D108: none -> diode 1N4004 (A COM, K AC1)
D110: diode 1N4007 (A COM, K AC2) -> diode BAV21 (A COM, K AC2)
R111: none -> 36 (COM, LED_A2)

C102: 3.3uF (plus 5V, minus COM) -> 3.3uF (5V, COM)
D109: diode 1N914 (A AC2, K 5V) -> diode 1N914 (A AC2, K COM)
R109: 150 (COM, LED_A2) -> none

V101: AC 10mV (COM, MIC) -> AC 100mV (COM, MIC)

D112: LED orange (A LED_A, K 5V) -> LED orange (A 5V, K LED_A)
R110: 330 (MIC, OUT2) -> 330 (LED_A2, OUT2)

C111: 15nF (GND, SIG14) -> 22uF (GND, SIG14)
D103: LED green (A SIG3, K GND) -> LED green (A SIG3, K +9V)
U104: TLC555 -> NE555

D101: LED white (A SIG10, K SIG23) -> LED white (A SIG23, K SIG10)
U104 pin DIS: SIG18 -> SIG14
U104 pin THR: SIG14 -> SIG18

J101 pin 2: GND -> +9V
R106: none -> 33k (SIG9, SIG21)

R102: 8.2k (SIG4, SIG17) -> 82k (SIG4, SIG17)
====
#### [WHAT YOU WILL DO]
Each line from the one containing "R110: 330 (MIC, OUT2) -> 330 (LED_A2, OUT2)" to the last line of the material above should be reproduced word for word, with nothing added.

#### [FINAL ANSWER]
R110: 330 (MIC, OUT2) -> 330 (LED_A2, OUT2)

C111: 15nF (GND, SIG14) -> 22uF (GND, SIG14)
D103: LED green (A SIG3, K GND) -> LED green (A SIG3, K +9V)
U104: TLC555 -> NE555

D101: LED white (A SIG10, K SIG23) -> LED white (A SIG23, K SIG10)
U104 pin DIS: SIG18 -> SIG14
U104 pin THR: SIG14 -> SIG18

J101 pin 2: GND -> +9V
R106: none -> 33k (SIG9, SIG21)

R102: 8.2k (SIG4, SIG17) -> 82k (SIG4, SIG17)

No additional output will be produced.